[Assignment]
Write out, word for word, every line in the data below from the one containing "(993, 152) = (563, 250): green star -> none" to the one containing "(1178, 107) = (881, 310): green", both of them included.

[Input material]
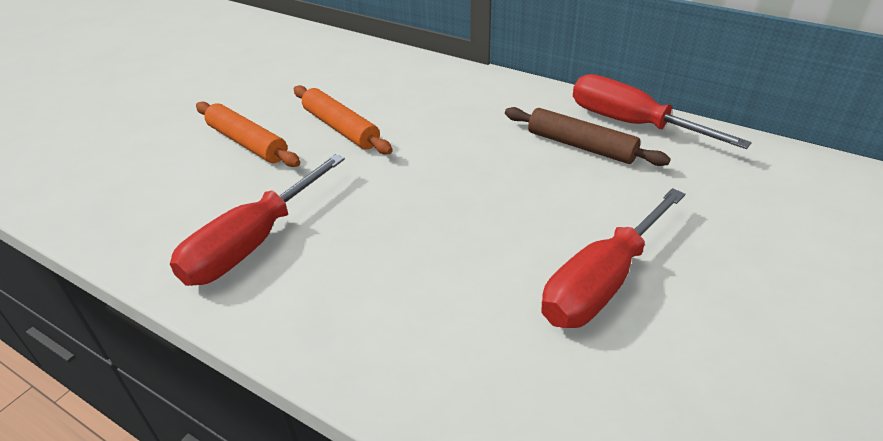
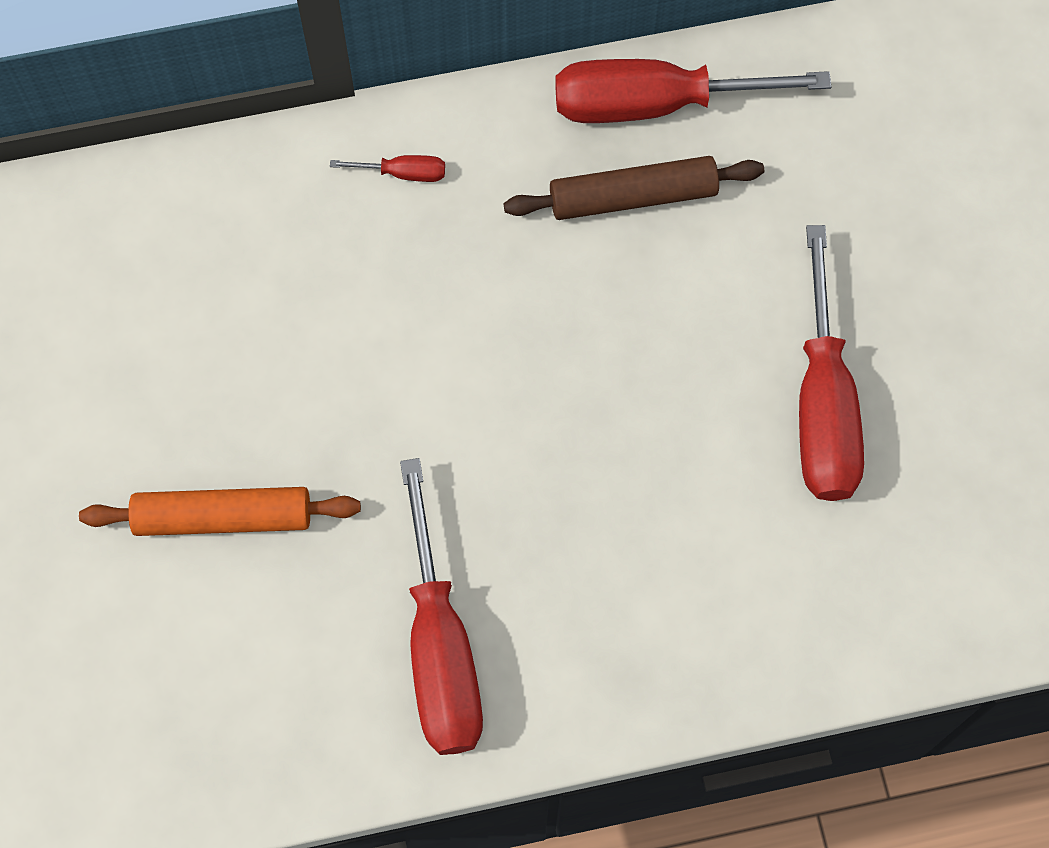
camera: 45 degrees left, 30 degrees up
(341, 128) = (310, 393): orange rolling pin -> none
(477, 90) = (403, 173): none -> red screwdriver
...
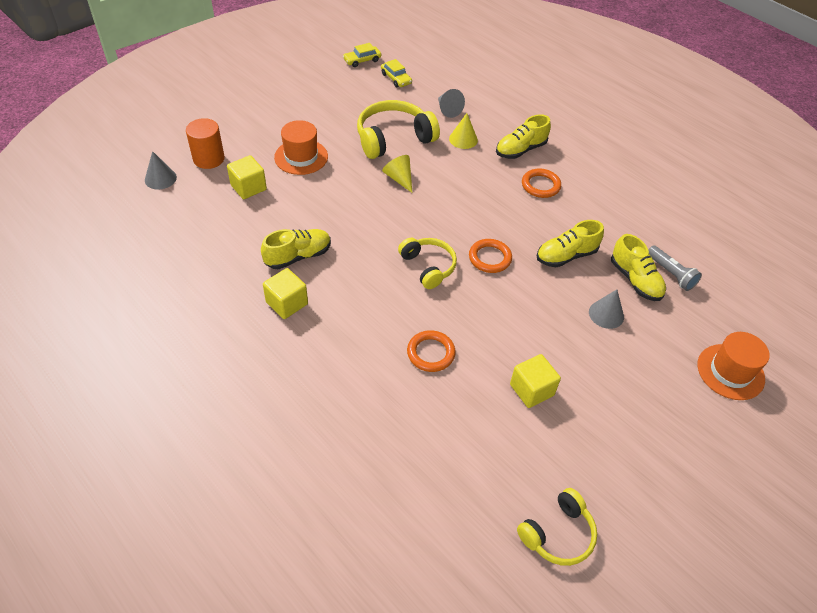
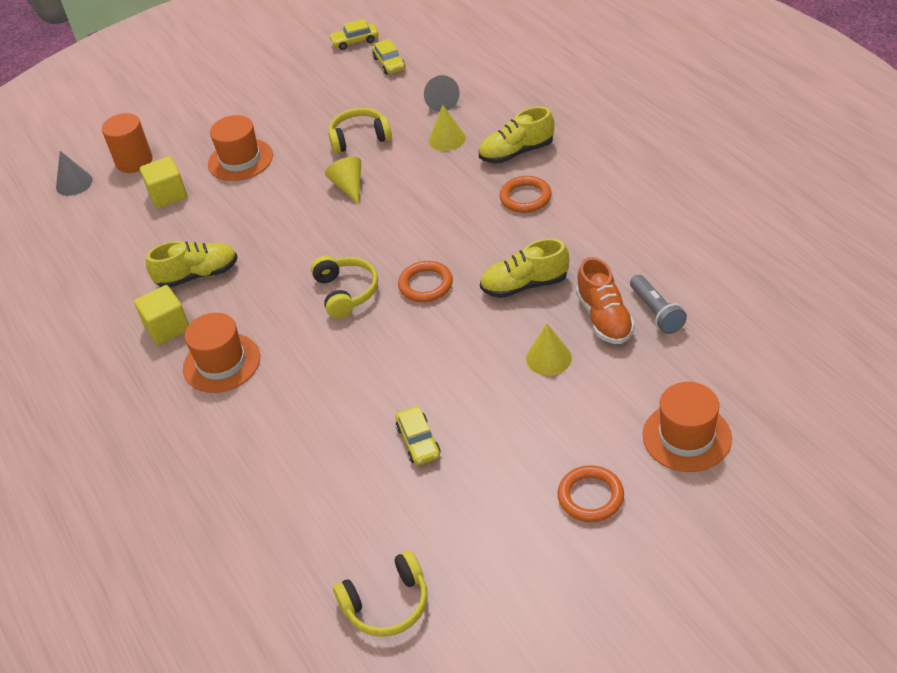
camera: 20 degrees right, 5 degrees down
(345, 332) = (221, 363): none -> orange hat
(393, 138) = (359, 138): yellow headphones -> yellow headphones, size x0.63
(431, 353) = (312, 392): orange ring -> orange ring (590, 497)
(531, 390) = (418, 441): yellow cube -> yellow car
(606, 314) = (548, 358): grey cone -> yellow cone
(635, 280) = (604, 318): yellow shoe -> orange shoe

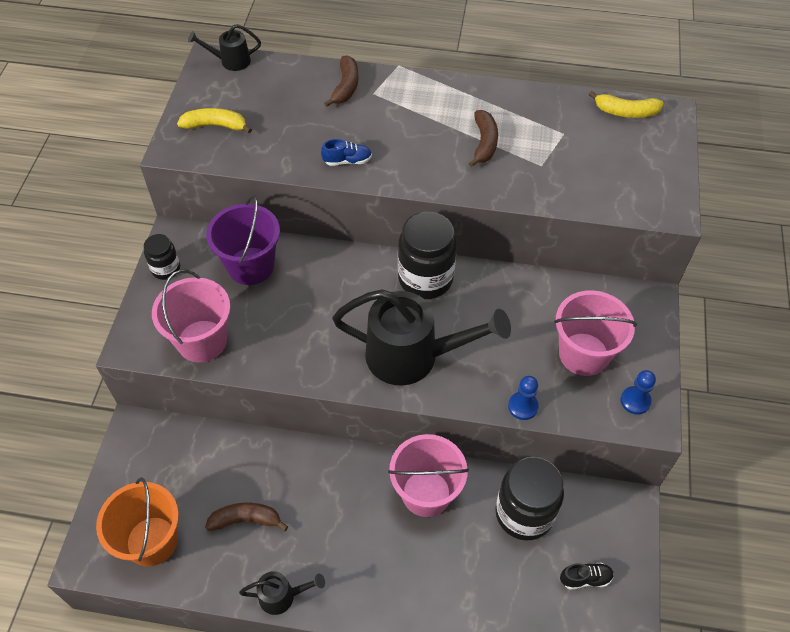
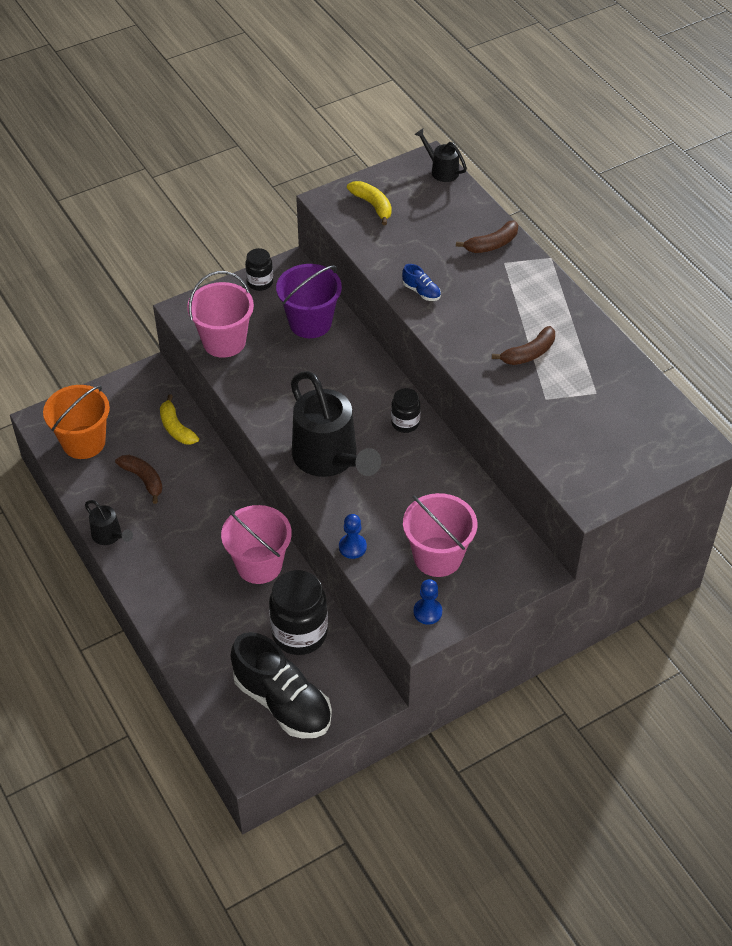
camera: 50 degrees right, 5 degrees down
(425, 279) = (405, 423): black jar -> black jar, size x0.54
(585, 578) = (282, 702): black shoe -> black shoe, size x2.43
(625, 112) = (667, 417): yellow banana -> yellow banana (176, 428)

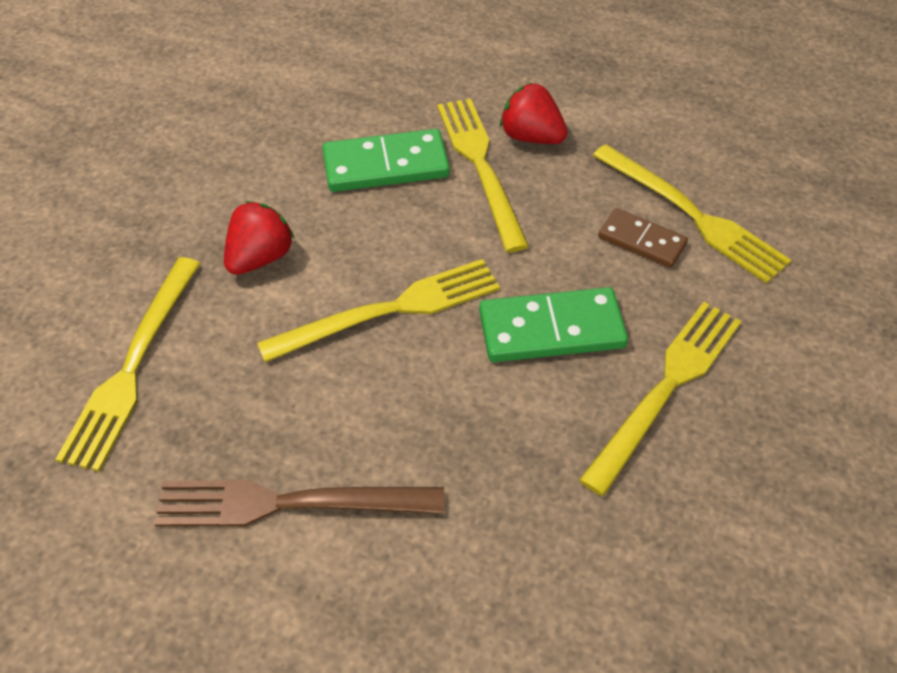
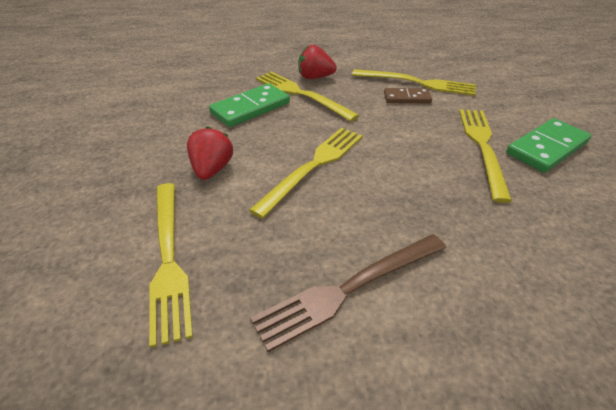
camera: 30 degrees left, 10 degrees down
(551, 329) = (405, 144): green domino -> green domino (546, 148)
...
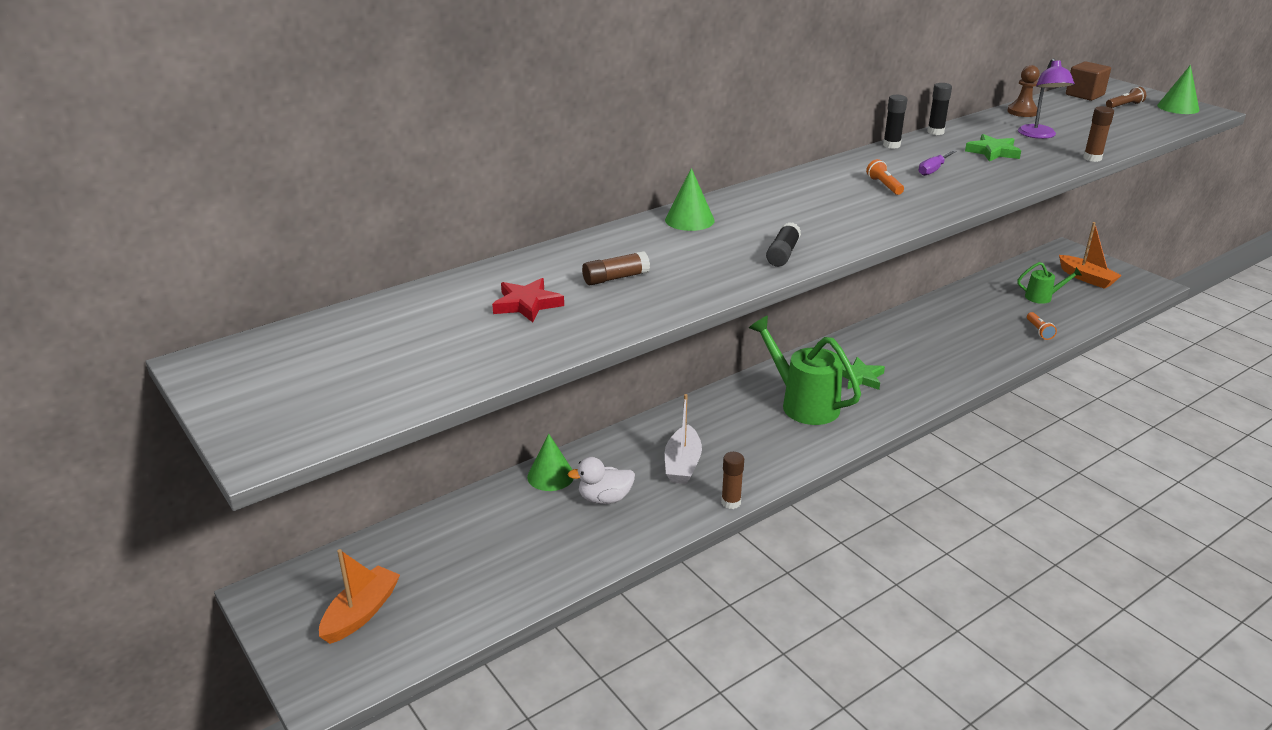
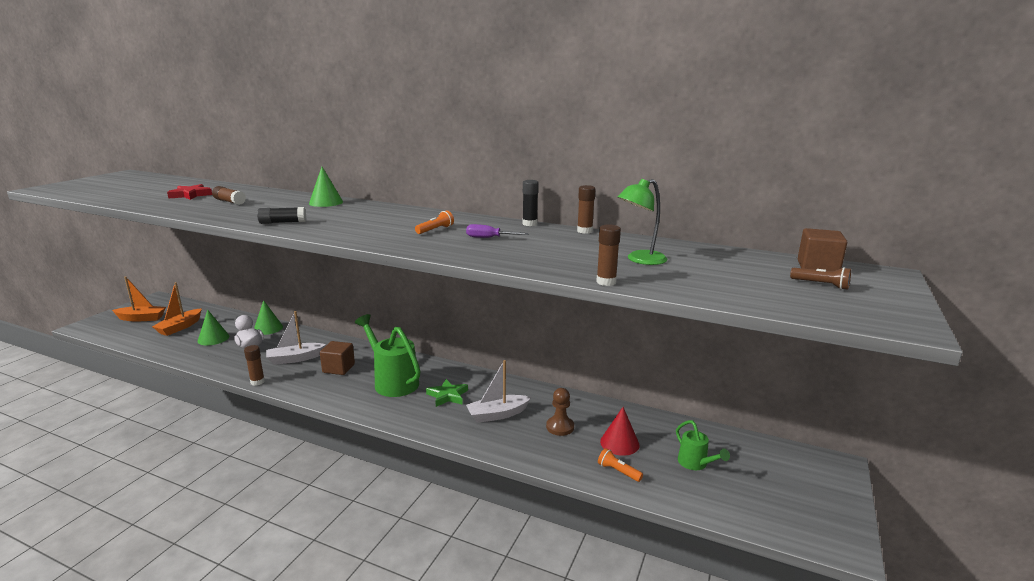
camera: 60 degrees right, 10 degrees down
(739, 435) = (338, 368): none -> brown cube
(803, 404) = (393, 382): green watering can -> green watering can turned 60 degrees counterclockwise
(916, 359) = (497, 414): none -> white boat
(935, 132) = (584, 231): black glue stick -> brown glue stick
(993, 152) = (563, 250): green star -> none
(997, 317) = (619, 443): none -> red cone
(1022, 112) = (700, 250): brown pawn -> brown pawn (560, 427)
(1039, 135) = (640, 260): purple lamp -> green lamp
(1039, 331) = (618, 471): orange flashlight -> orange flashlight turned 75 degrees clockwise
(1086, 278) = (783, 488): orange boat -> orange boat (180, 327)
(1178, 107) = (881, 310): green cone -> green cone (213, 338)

[Exercise output]
(993, 152) = (563, 250): green star -> none
(997, 317) = (619, 443): none -> red cone
(1022, 112) = (700, 250): brown pawn -> brown pawn (560, 427)
(1039, 135) = (640, 260): purple lamp -> green lamp
(1039, 331) = (618, 471): orange flashlight -> orange flashlight turned 75 degrees clockwise
(1086, 278) = (783, 488): orange boat -> orange boat (180, 327)
(1178, 107) = (881, 310): green cone -> green cone (213, 338)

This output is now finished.